What needs to be done —
Would you set down the lines running from the one that holds "(395, 124) = (628, 233): blue" to the final line of the listing, both included, exactly and with no others?

Material supplied —

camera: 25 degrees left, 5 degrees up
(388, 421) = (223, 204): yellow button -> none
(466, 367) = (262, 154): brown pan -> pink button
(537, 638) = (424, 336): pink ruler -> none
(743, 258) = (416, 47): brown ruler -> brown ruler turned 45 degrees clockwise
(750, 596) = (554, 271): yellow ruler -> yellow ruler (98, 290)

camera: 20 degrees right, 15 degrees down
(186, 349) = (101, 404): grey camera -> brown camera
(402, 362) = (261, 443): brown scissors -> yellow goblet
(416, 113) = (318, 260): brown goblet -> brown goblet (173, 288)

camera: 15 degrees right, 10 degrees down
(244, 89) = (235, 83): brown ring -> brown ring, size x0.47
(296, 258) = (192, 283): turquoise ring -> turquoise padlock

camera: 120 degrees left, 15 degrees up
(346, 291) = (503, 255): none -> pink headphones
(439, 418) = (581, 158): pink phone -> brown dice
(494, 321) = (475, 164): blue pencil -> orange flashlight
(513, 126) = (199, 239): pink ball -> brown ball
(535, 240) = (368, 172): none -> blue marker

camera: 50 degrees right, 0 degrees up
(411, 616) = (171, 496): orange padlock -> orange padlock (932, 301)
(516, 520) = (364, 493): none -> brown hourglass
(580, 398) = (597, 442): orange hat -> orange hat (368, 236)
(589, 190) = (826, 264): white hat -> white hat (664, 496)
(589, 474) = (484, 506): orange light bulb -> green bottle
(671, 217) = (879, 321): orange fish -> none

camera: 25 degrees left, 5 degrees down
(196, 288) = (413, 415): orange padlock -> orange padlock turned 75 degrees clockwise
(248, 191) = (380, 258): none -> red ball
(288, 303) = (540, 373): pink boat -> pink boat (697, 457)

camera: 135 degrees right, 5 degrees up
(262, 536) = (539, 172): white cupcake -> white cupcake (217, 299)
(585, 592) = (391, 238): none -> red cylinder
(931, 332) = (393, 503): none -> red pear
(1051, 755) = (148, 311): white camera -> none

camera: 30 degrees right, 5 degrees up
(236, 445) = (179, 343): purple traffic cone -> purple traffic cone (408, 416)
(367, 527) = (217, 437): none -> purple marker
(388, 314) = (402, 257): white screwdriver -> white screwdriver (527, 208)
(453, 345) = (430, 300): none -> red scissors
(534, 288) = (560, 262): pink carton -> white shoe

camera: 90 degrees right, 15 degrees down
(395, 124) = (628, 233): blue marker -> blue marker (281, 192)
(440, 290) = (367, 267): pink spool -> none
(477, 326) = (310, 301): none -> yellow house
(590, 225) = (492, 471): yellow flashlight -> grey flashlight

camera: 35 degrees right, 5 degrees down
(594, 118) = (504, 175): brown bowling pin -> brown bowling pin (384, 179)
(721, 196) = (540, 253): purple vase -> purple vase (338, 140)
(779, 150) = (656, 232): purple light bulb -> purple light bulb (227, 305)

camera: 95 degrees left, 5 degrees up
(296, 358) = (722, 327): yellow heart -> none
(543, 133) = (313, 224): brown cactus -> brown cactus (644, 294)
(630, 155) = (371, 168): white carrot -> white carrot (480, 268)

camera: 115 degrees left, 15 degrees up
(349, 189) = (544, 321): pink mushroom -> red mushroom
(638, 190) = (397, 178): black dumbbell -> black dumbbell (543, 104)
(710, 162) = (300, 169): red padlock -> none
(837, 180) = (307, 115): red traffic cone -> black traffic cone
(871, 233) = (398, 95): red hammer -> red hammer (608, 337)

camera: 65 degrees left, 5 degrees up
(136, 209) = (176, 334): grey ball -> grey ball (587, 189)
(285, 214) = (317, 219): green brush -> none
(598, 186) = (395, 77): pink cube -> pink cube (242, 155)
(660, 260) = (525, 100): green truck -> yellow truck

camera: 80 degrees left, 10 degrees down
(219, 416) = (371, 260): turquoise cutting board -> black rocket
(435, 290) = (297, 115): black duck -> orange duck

Exercise result —
(395, 124) = (628, 233): blue marker -> blue marker (281, 192)
(440, 290) = (367, 267): pink spool -> none
(477, 326) = (310, 301): none -> yellow house
(590, 225) = (492, 471): yellow flashlight -> grey flashlight

camera: 35 degrees right, 5 degrees down
(594, 118) = (504, 175): brown bowling pin -> brown bowling pin (384, 179)
(721, 196) = (540, 253): purple vase -> purple vase (338, 140)
(779, 150) = (656, 232): purple light bulb -> purple light bulb (227, 305)

camera: 95 degrees left, 5 degrees up
(296, 358) = (722, 327): yellow heart -> none
(543, 133) = (313, 224): brown cactus -> brown cactus (644, 294)
(630, 155) = (371, 168): white carrot -> white carrot (480, 268)

camera: 115 degrees left, 15 degrees up
(349, 189) = (544, 321): pink mushroom -> red mushroom
(638, 190) = (397, 178): black dumbbell -> black dumbbell (543, 104)
(710, 162) = (300, 169): red padlock -> none
(837, 180) = (307, 115): red traffic cone -> black traffic cone
(871, 233) = (398, 95): red hammer -> red hammer (608, 337)

camera: 65 degrees left, 5 degrees up
(136, 209) = (176, 334): grey ball -> grey ball (587, 189)
(285, 214) = (317, 219): green brush -> none
(598, 186) = (395, 77): pink cube -> pink cube (242, 155)
(660, 260) = (525, 100): green truck -> yellow truck

camera: 80 degrees left, 10 degrees down
(219, 416) = (371, 260): turquoise cutting board -> black rocket
(435, 290) = (297, 115): black duck -> orange duck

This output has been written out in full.